• [WHAT YOU NEED TO DO] From the line holding "blue teapot: 2 -> 0" through the line holding "green padlock: 3 -> 0" below, write out every line exactly; include both of those lines and drop the pictures.

• [MATERIAL SUPPLIED]
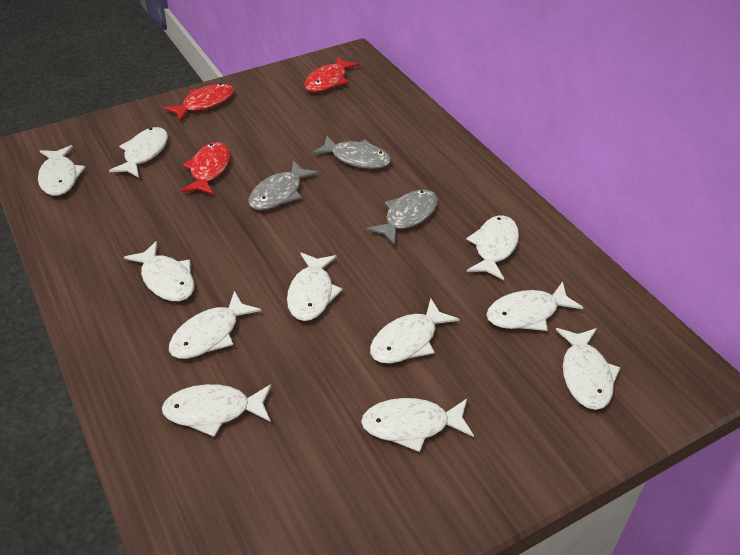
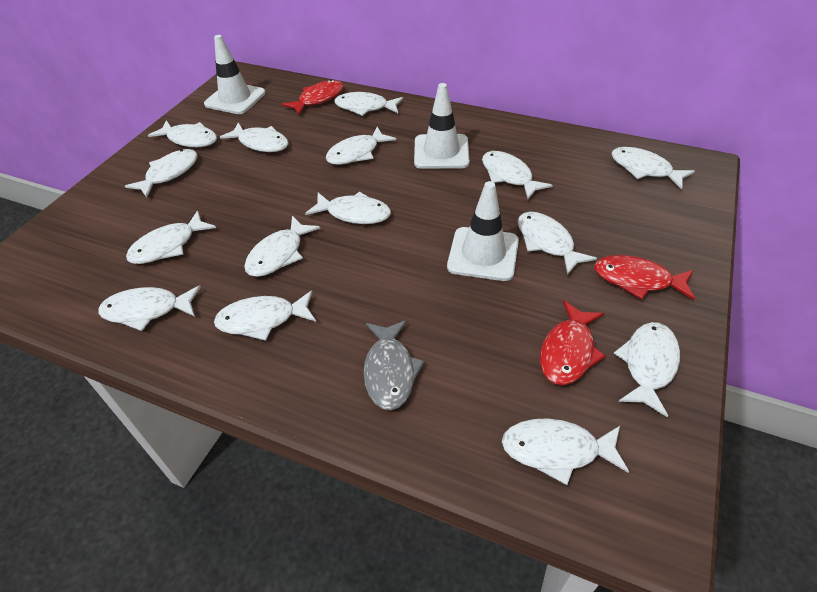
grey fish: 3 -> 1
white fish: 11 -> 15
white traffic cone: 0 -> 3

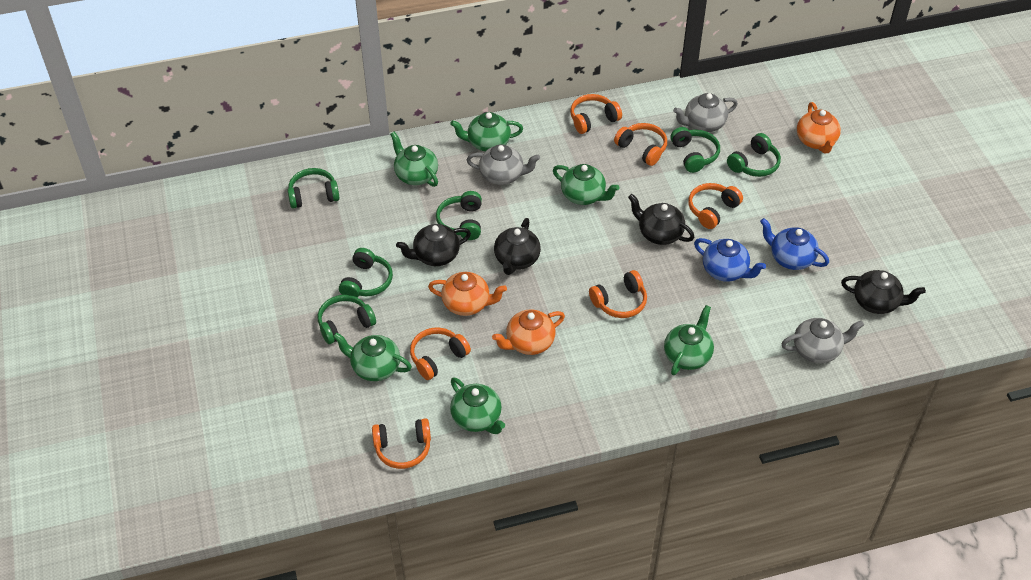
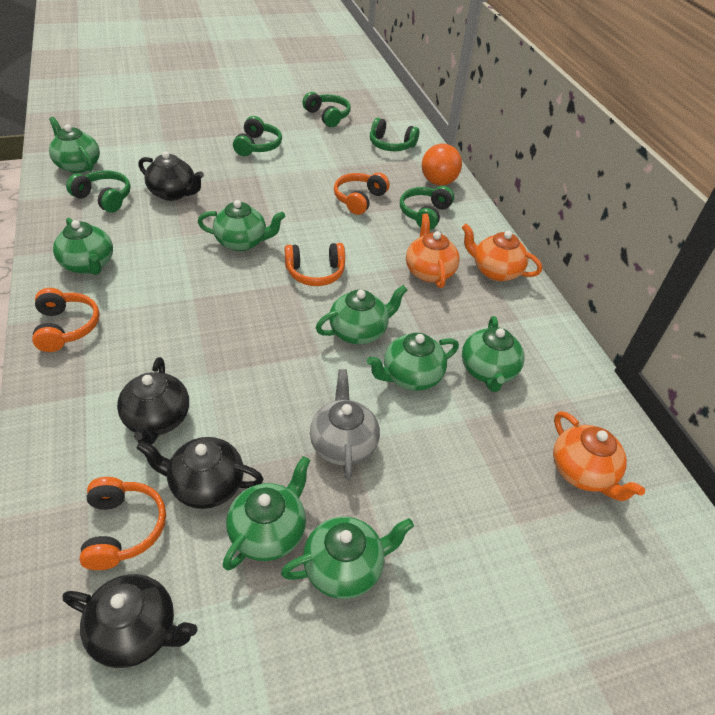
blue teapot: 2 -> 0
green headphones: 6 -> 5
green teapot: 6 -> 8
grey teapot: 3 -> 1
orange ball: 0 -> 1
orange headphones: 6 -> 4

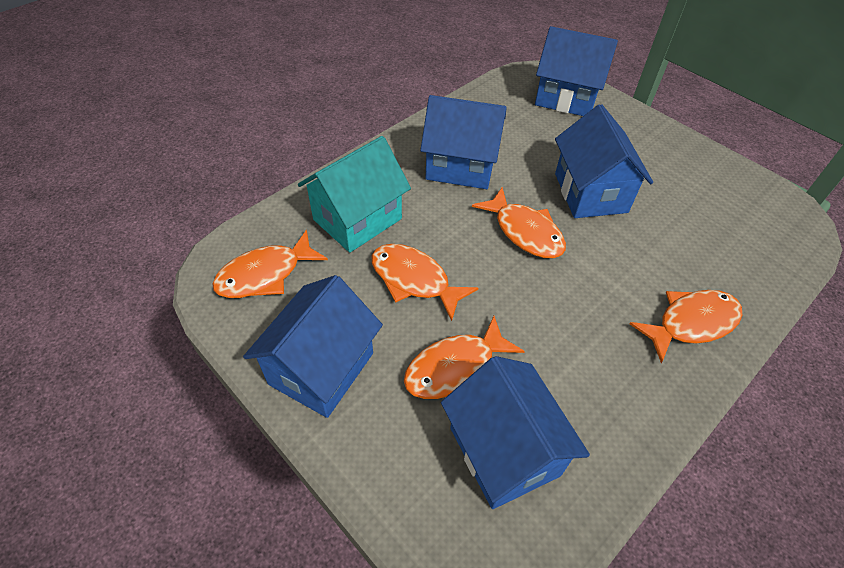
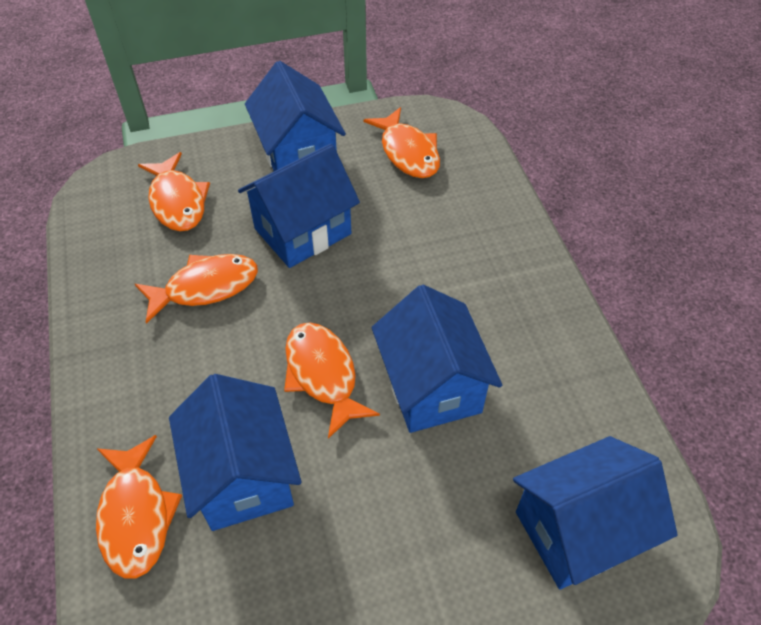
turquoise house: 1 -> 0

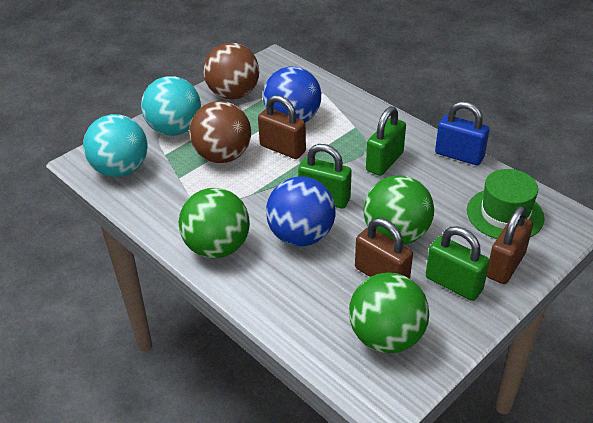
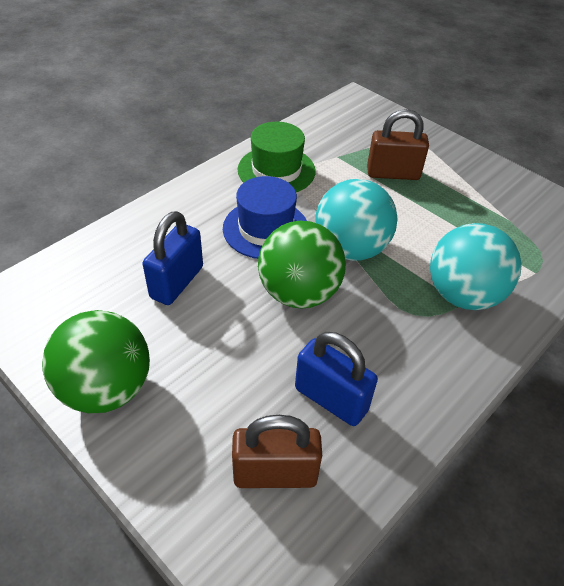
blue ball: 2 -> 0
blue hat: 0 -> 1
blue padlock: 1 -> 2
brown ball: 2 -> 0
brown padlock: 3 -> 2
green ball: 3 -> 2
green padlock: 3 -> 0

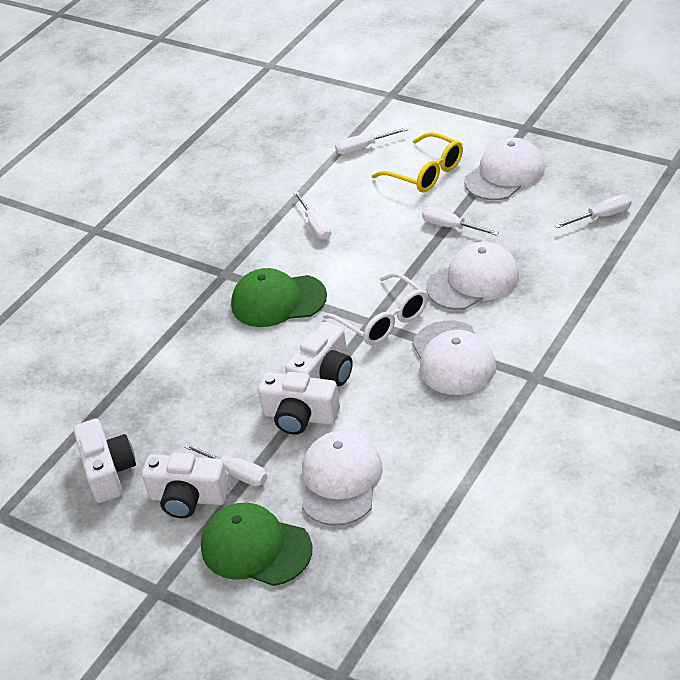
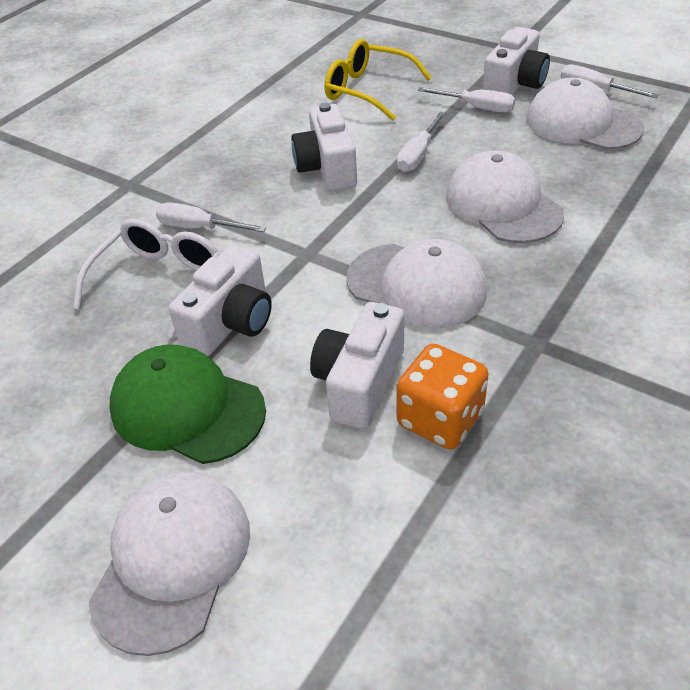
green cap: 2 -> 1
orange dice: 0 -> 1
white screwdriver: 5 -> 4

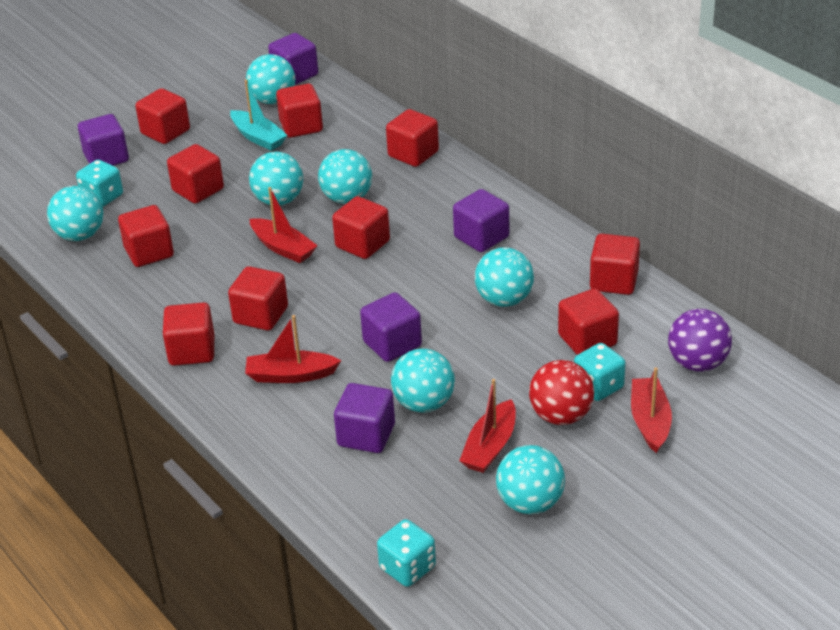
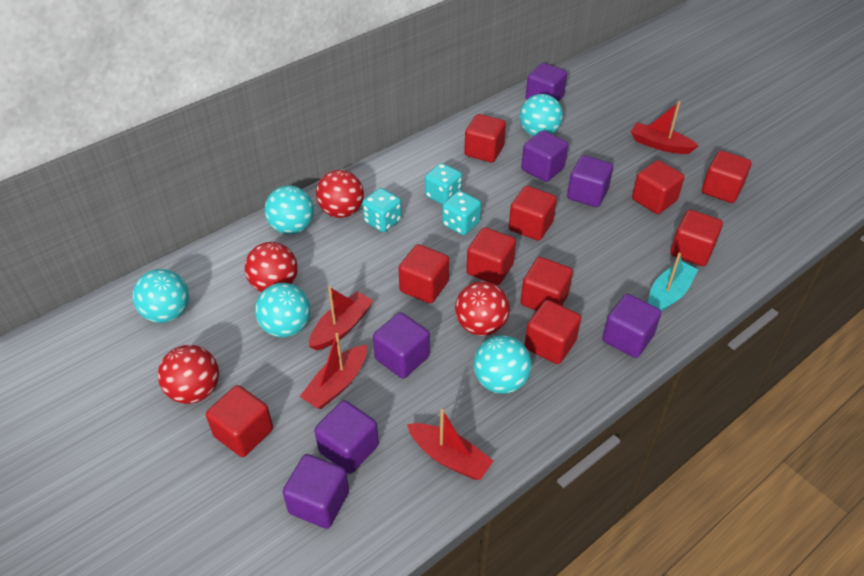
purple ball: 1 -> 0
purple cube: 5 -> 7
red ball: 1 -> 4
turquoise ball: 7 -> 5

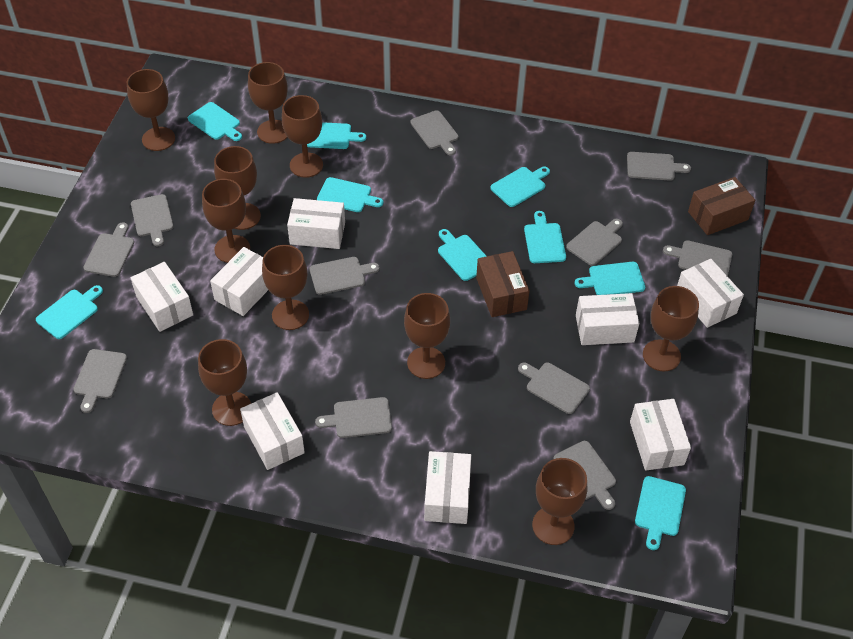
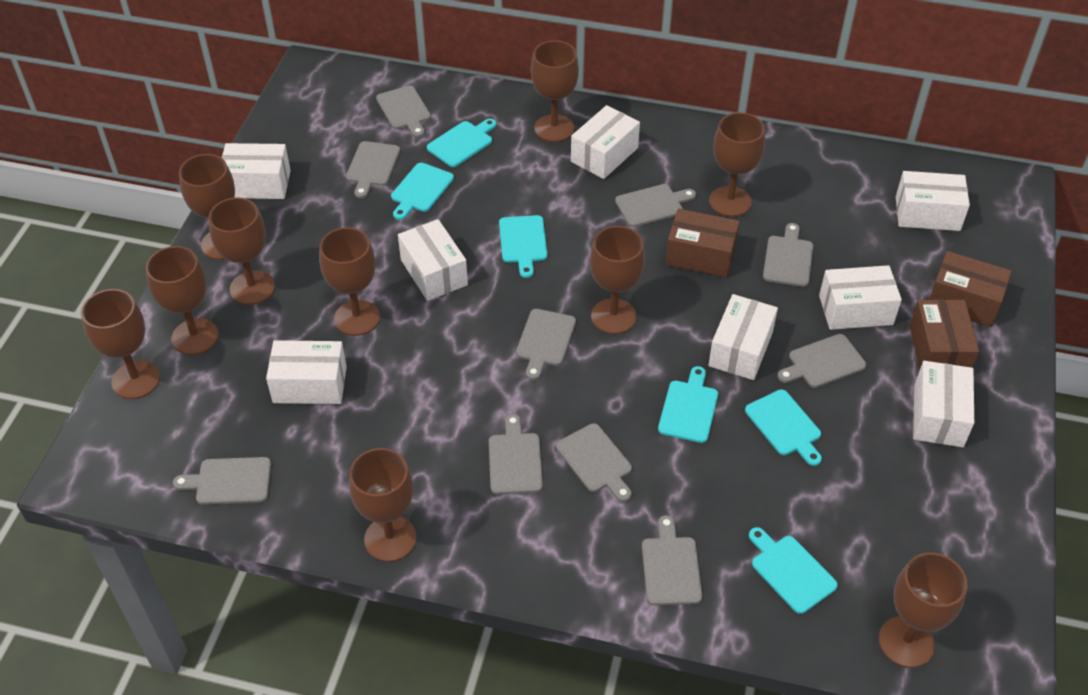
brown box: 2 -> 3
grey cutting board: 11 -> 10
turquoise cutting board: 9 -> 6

• [RESULT OF THIS TASK]
blue teapot: 2 -> 0
green headphones: 6 -> 5
green teapot: 6 -> 8
grey teapot: 3 -> 1
orange ball: 0 -> 1
orange headphones: 6 -> 4

turquoise house: 1 -> 0

blue ball: 2 -> 0
blue hat: 0 -> 1
blue padlock: 1 -> 2
brown ball: 2 -> 0
brown padlock: 3 -> 2
green ball: 3 -> 2
green padlock: 3 -> 0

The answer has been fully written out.